SOURCE MATERIAL:
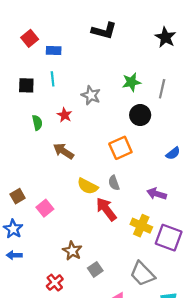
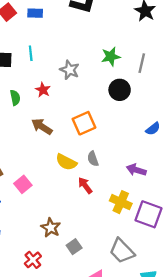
blue rectangle: (54, 50) -> (35, 13), moved
orange square: (120, 148) -> (84, 123), moved
red arrow: (106, 209) -> (85, 185), size x0.7

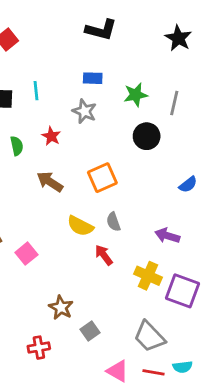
blue rectangle: (35, 13) -> (93, 78), moved
red cross: (33, 260) -> (39, 348), turned 30

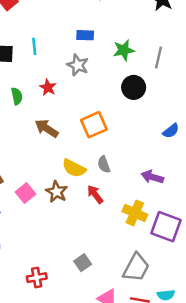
brown star: (61, 307) -> (57, 192), moved
gray trapezoid: (149, 336) -> (136, 268), turned -108

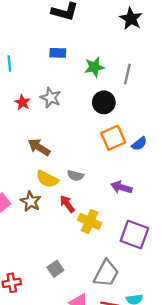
gray star: (78, 65) -> (51, 98), moved
orange square: (94, 125) -> (113, 138), moved
brown arrow: (47, 128) -> (39, 147), moved
gray semicircle: (104, 164) -> (75, 176), turned -56
yellow cross: (135, 213) -> (90, 222), moved

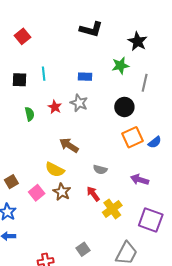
black star: (131, 19) -> (138, 41), moved
blue rectangle: (58, 53) -> (85, 77), moved
green star: (94, 67) -> (120, 66), moved
yellow semicircle: (47, 179) -> (55, 170), moved
yellow cross: (90, 222) -> (112, 209), turned 30

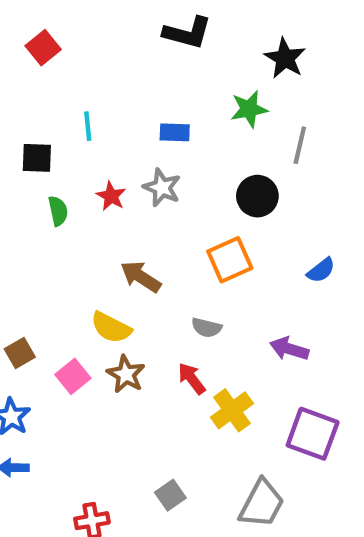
black square: (19, 80) -> (37, 158), moved
orange square: (132, 137) -> (230, 260), moved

TASK BRIEF: Beginning with the line containing "green star: (94, 67) -> (120, 66), moved" and ending with the last line of the listing above, output those lines exactly as written, without pictures.

TASK SOLUTION:
green star: (94, 67) -> (120, 66), moved
yellow semicircle: (47, 179) -> (55, 170), moved
yellow cross: (90, 222) -> (112, 209), turned 30

black square: (19, 80) -> (37, 158), moved
orange square: (132, 137) -> (230, 260), moved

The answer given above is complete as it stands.